- [ASSIGNMENT]
From the first line to the last, please print the entries exactly, omitting pictures.

- [TASK INPUTS]
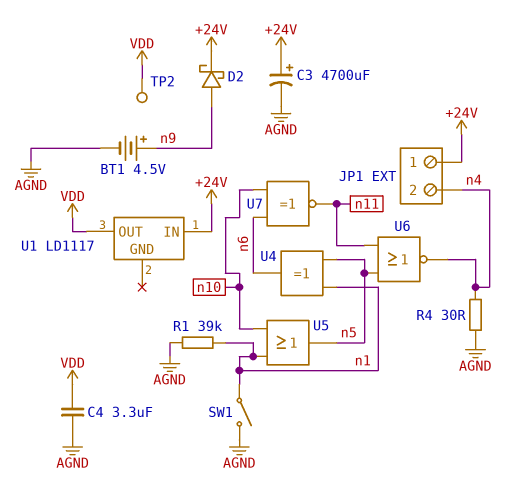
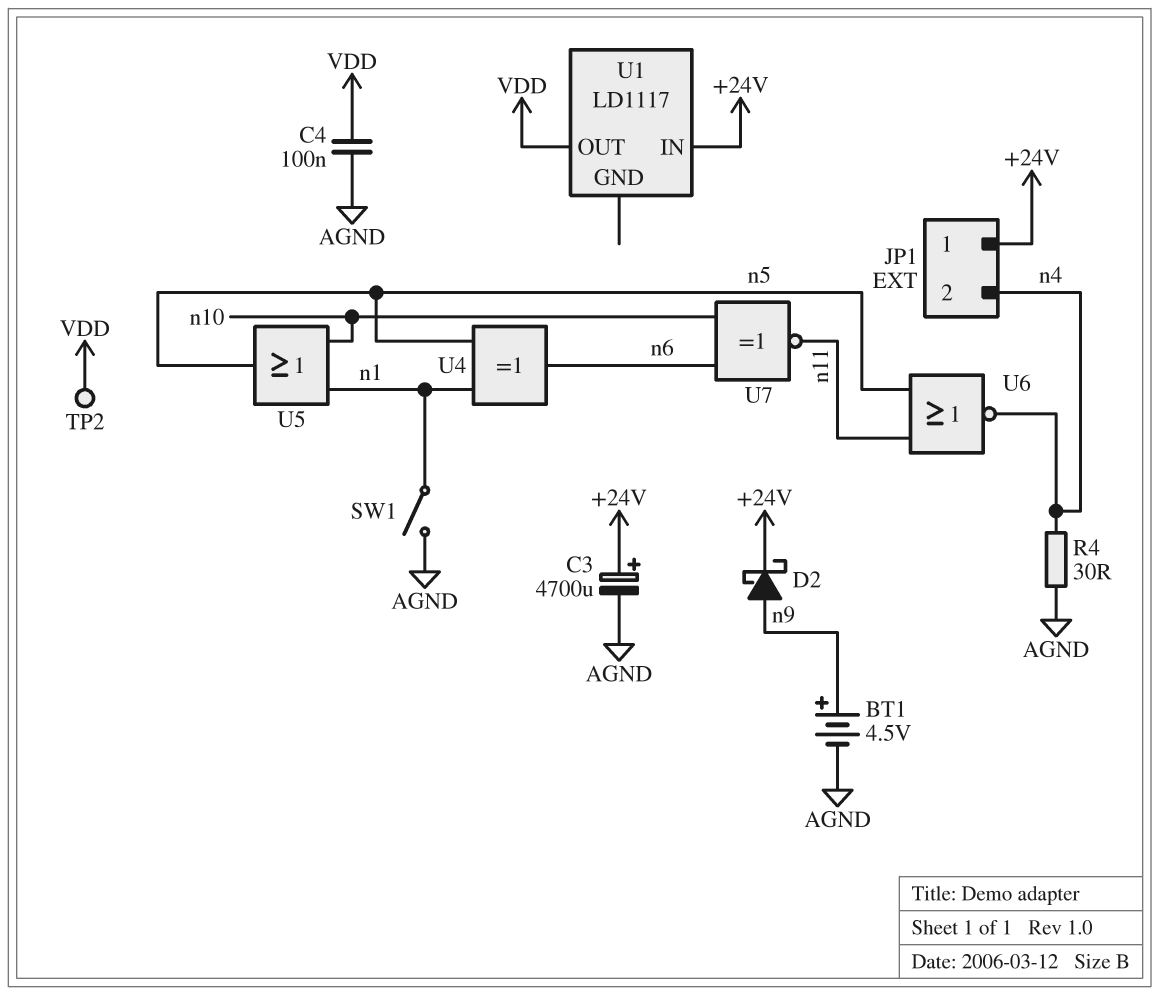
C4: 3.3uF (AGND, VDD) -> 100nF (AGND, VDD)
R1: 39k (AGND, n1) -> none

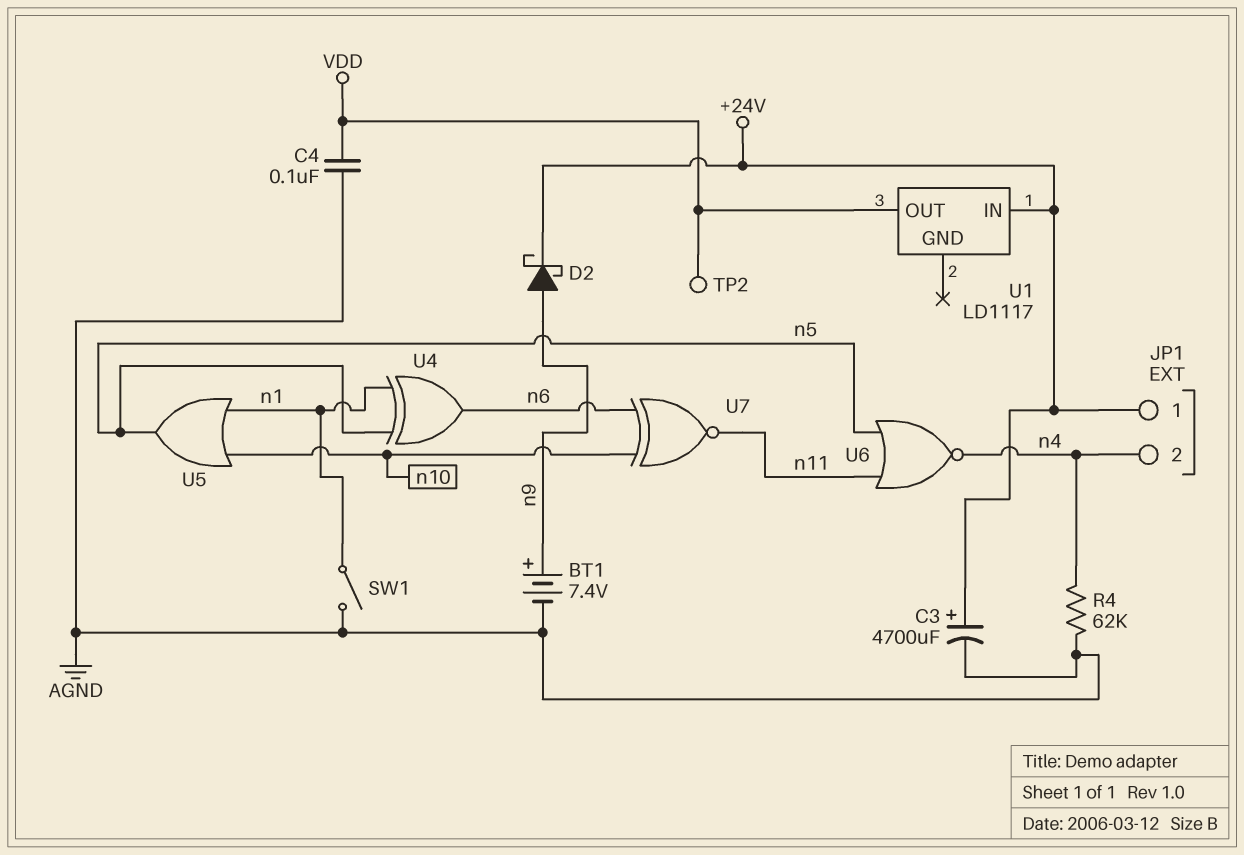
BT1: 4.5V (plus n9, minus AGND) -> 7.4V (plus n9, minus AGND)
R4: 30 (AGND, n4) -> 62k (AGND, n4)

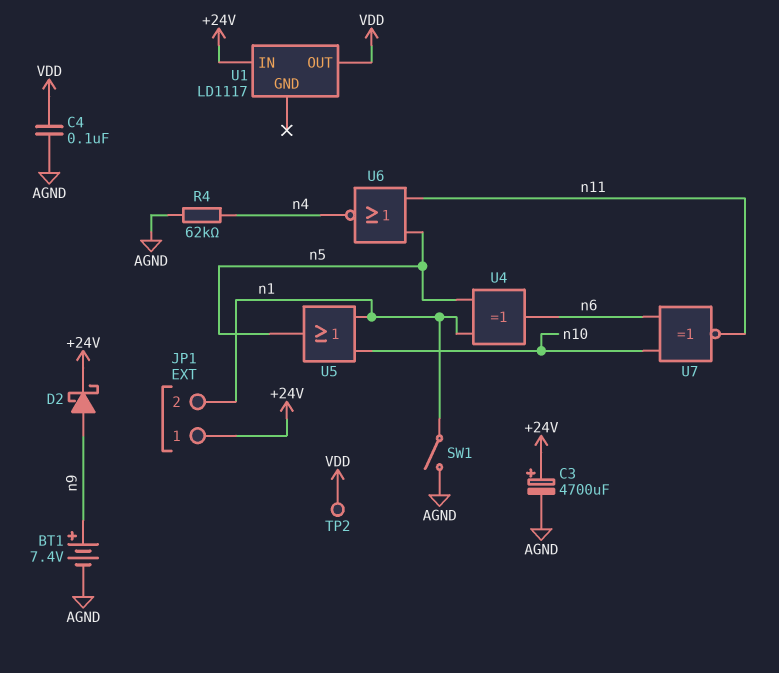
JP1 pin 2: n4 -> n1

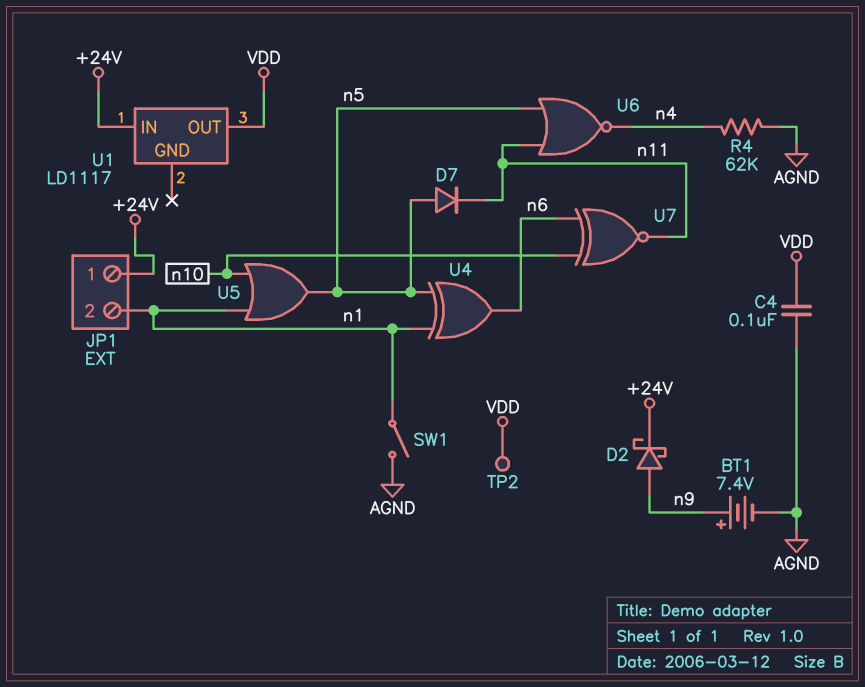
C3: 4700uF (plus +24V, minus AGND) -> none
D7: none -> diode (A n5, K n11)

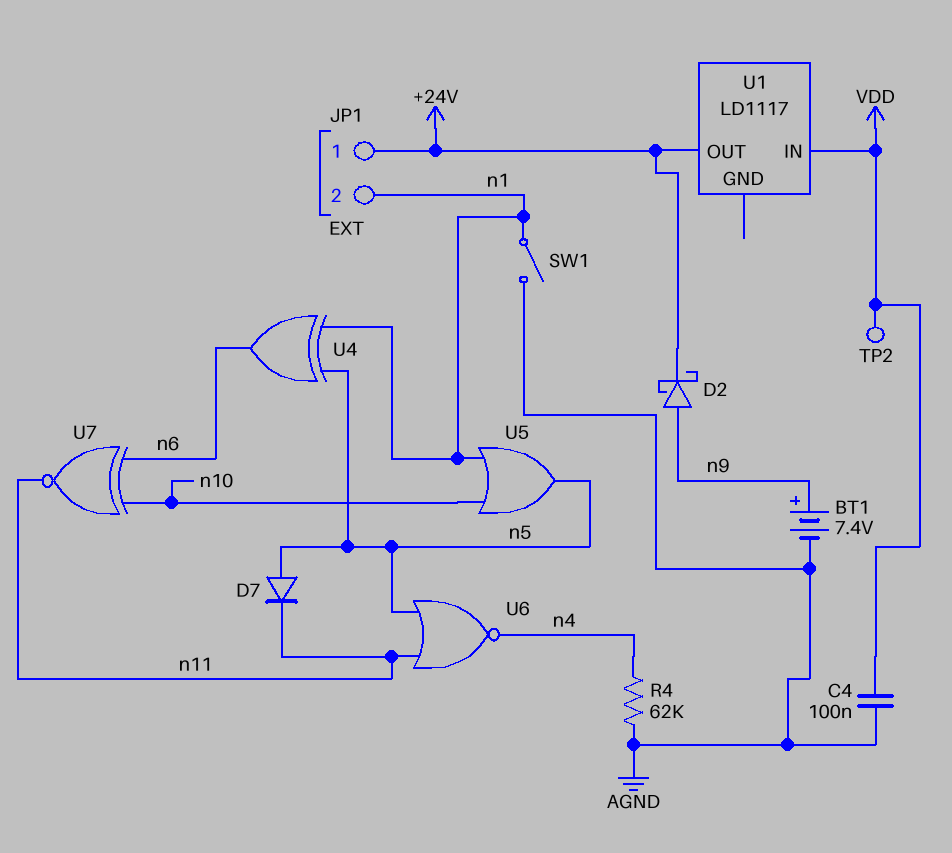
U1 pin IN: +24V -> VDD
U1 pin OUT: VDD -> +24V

- [ANSWER TO THIS PROBLEM]
C4: 3.3uF (AGND, VDD) -> 100nF (AGND, VDD)
R1: 39k (AGND, n1) -> none

BT1: 4.5V (plus n9, minus AGND) -> 7.4V (plus n9, minus AGND)
R4: 30 (AGND, n4) -> 62k (AGND, n4)

JP1 pin 2: n4 -> n1

C3: 4700uF (plus +24V, minus AGND) -> none
D7: none -> diode (A n5, K n11)

U1 pin IN: +24V -> VDD
U1 pin OUT: VDD -> +24V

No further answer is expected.